The expected answer is a verbatim transcription of the lines below, beginning with the first and ending with the line that holds "change=recolor; old=orange-coloured cottage;", without pictures.

EXCERPTED RECORDS →
= = = = =
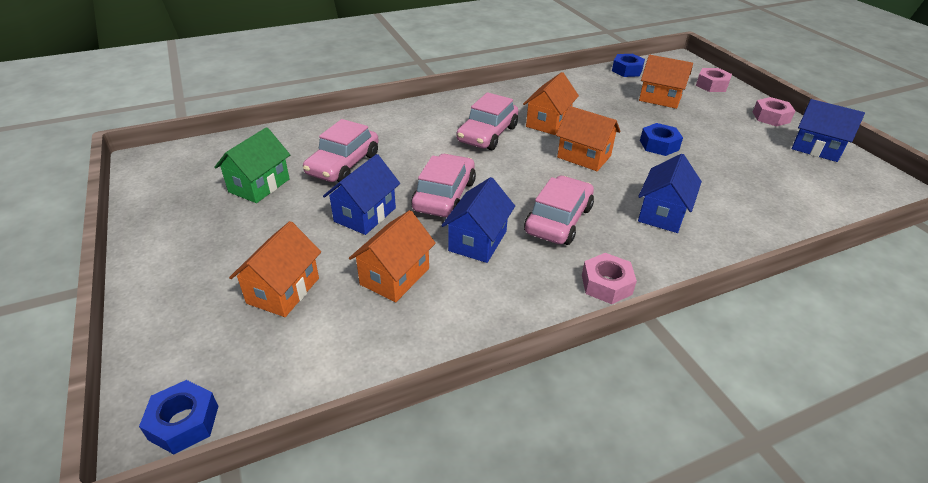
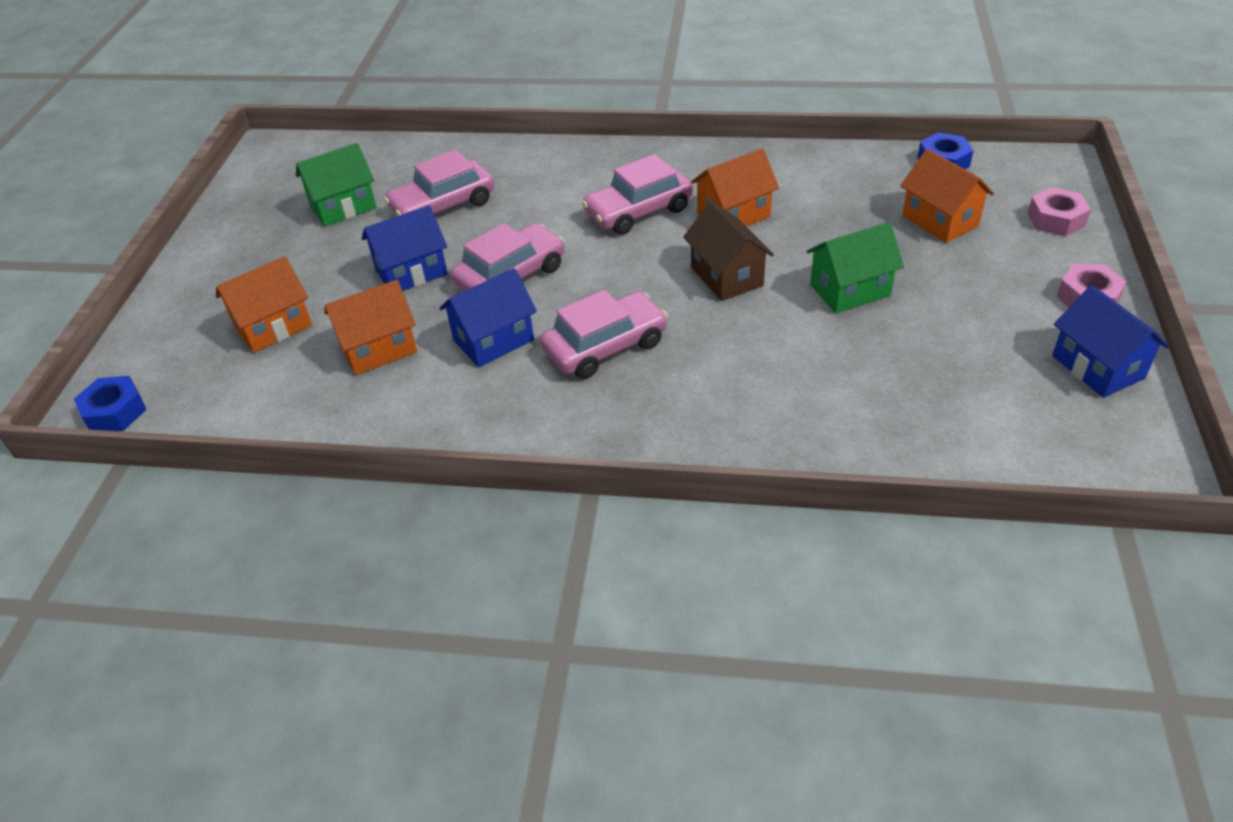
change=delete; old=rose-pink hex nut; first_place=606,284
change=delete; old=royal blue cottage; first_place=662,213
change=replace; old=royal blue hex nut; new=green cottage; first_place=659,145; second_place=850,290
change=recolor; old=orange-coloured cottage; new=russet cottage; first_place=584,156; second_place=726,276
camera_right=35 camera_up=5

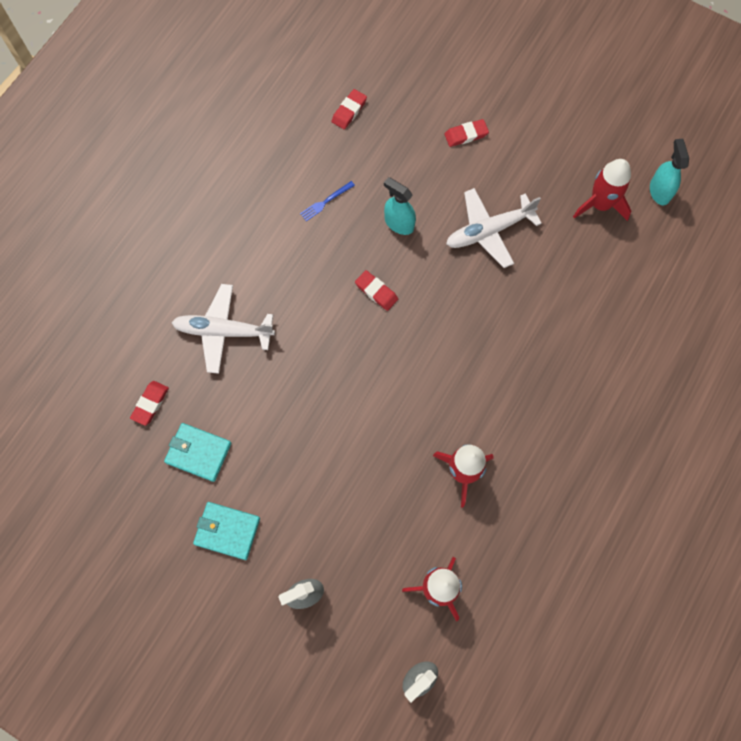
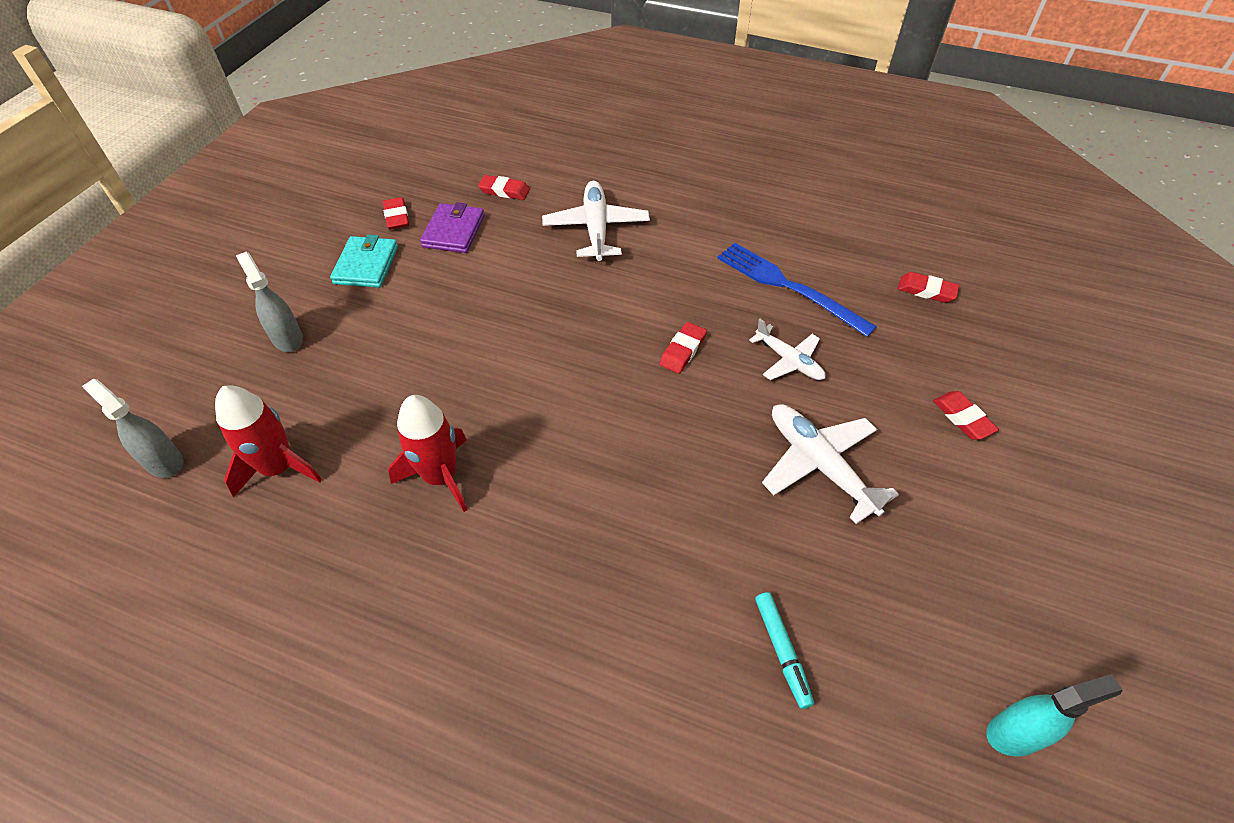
change=delete; old=crimson rocket; first_place=600,204
change=insert; new=crimson pencil eraser; second_place=397,216
change=insert; new=aqua marker pen; second_place=782,650
change=replace; old=aqua spray cleaner; new=pure white plane; first_place=399,223; second_place=788,360
change=recolor; old=aqua wallet; new=purple wallet; first_place=198,453; second_place=453,231
change=resize; old=royal blue table fork; first_place=326,202; second_place=789,287; factor=2.17
camera_right=80 camera_up=-20

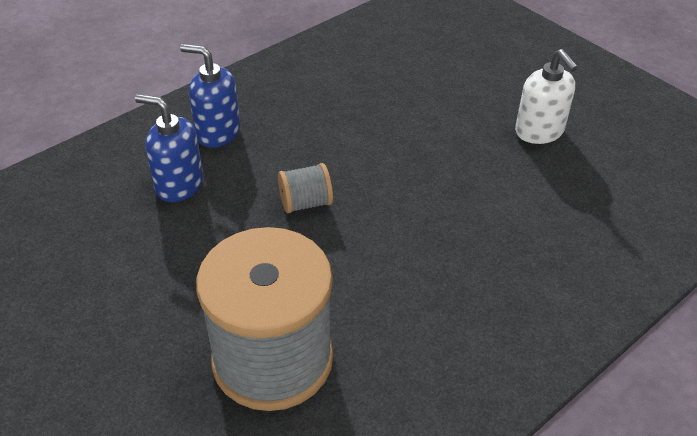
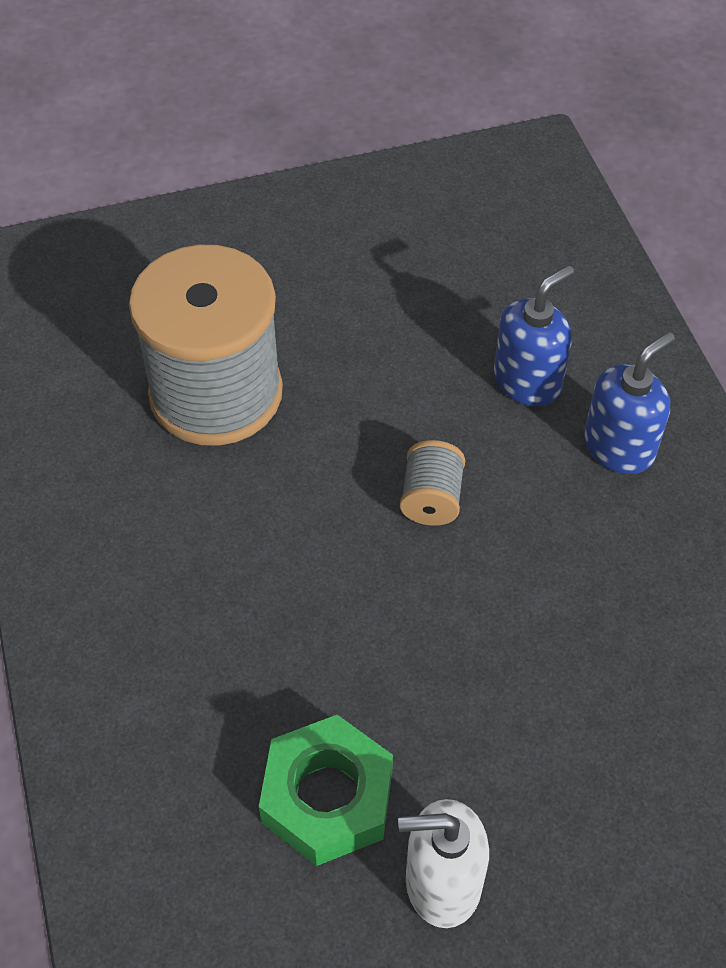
change=insert; new=green hex nut; second_place=327,797
camera_right=115 camera_up=10

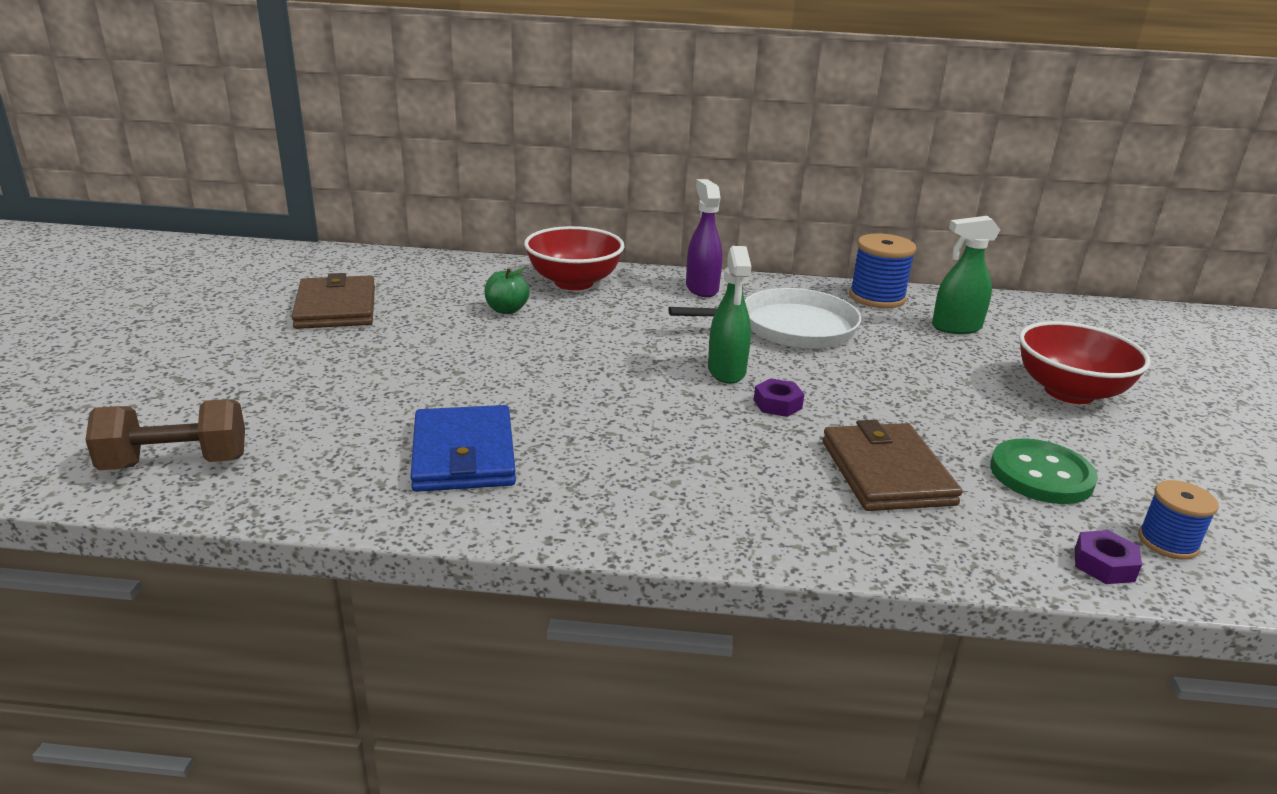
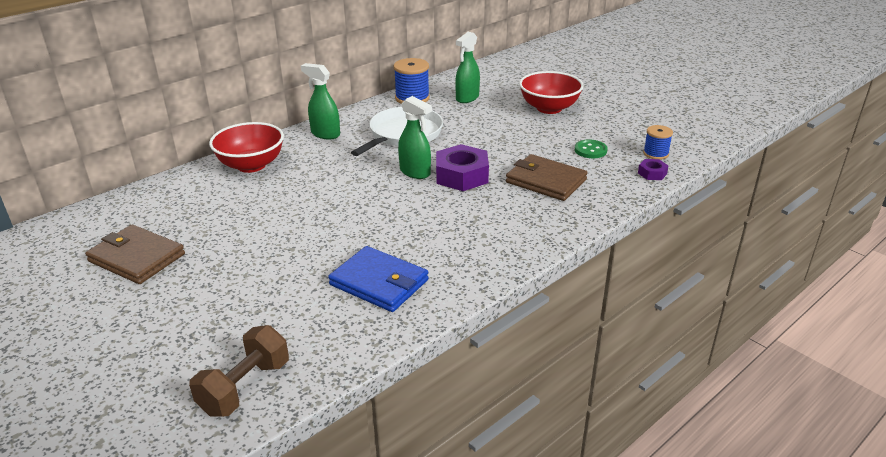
change=delete; old=green apple fruit; first_place=506,310
change=recolor; old=purple spray cleaner; new=green spray cleaner; first_place=701,288; second_place=325,134
change=resize; old=purple hex nut; first_place=777,404; second_place=462,175; factor=2.05
change=resize; old=green sewing button; first_place=1041,475; second_place=590,150; factor=0.66
camera_right=-45 camera_up=5

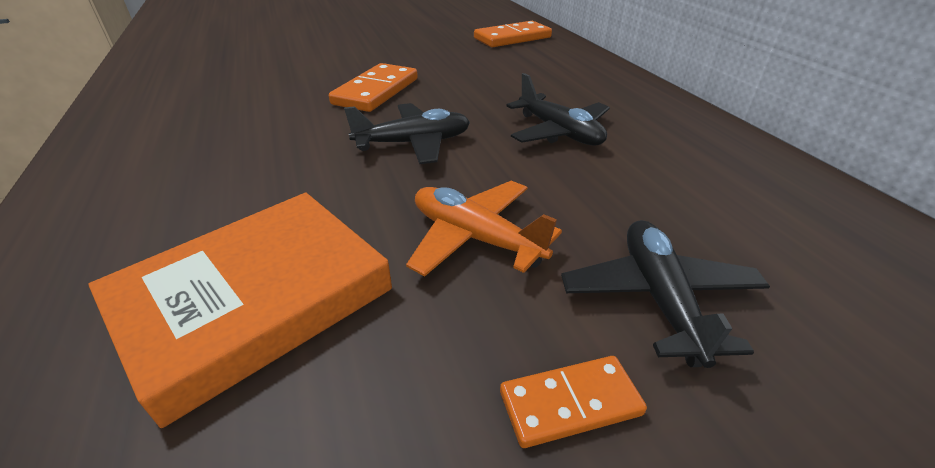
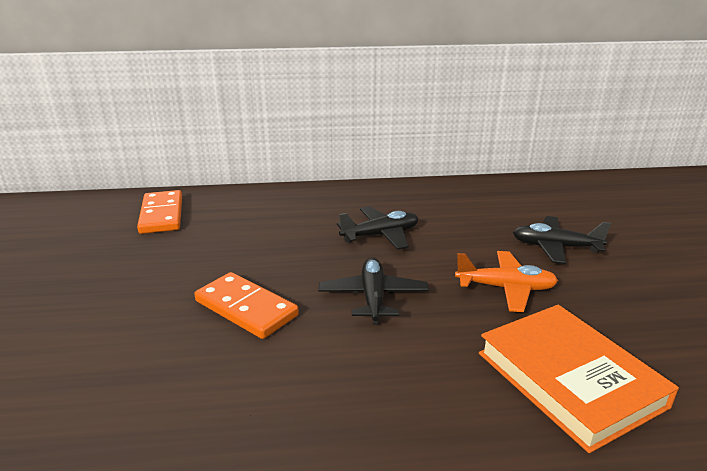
change=delete; old=orange-coloured domino tile; first_place=570,403
change=rotate; old=orange-coloured plane; first_place=475,238; second_place=506,288; degrees=-135
camera_right=-75 camera_up=-10

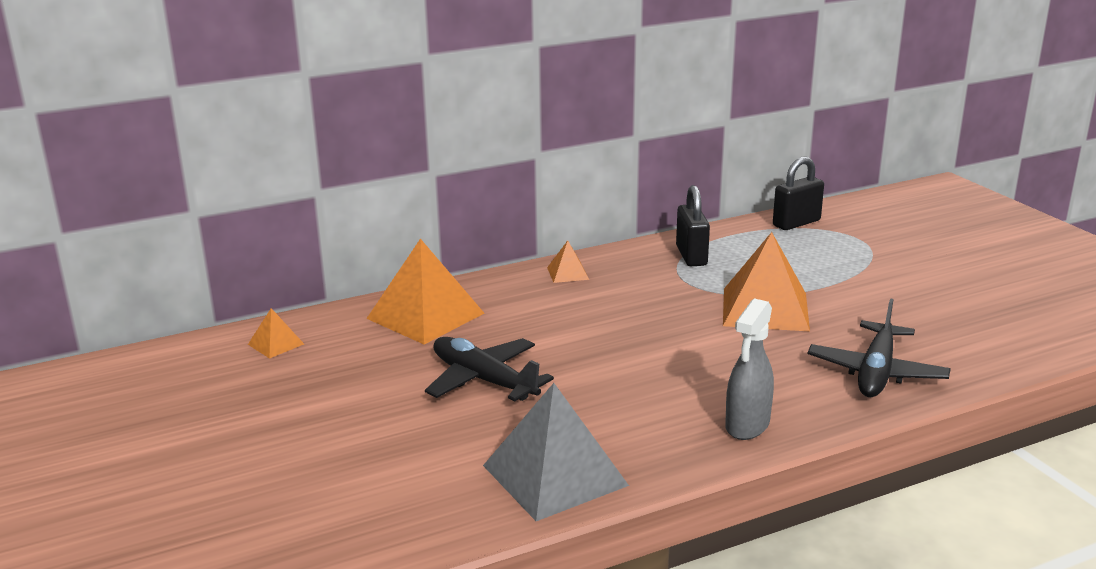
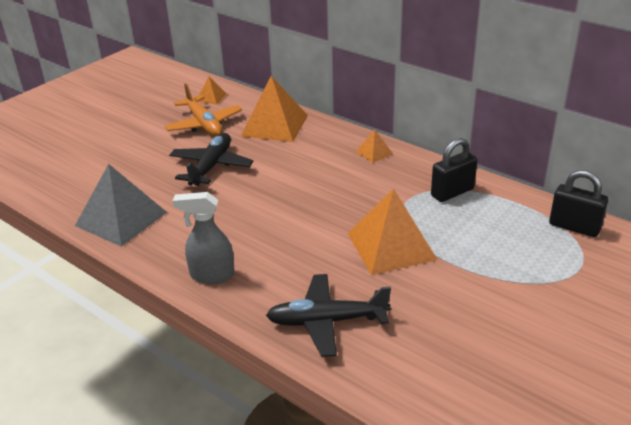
change=insert; new=orange-coloured plane; second_place=204,124
camera_right=65 camera_up=10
= = = = =
EXERCISE SOLUTION →
change=delete; old=rose-pink hex nut; first_place=606,284
change=delete; old=royal blue cottage; first_place=662,213
change=replace; old=royal blue hex nut; new=green cottage; first_place=659,145; second_place=850,290
change=recolor; old=orange-coloured cottage; new=russet cottage; first_place=584,156; second_place=726,276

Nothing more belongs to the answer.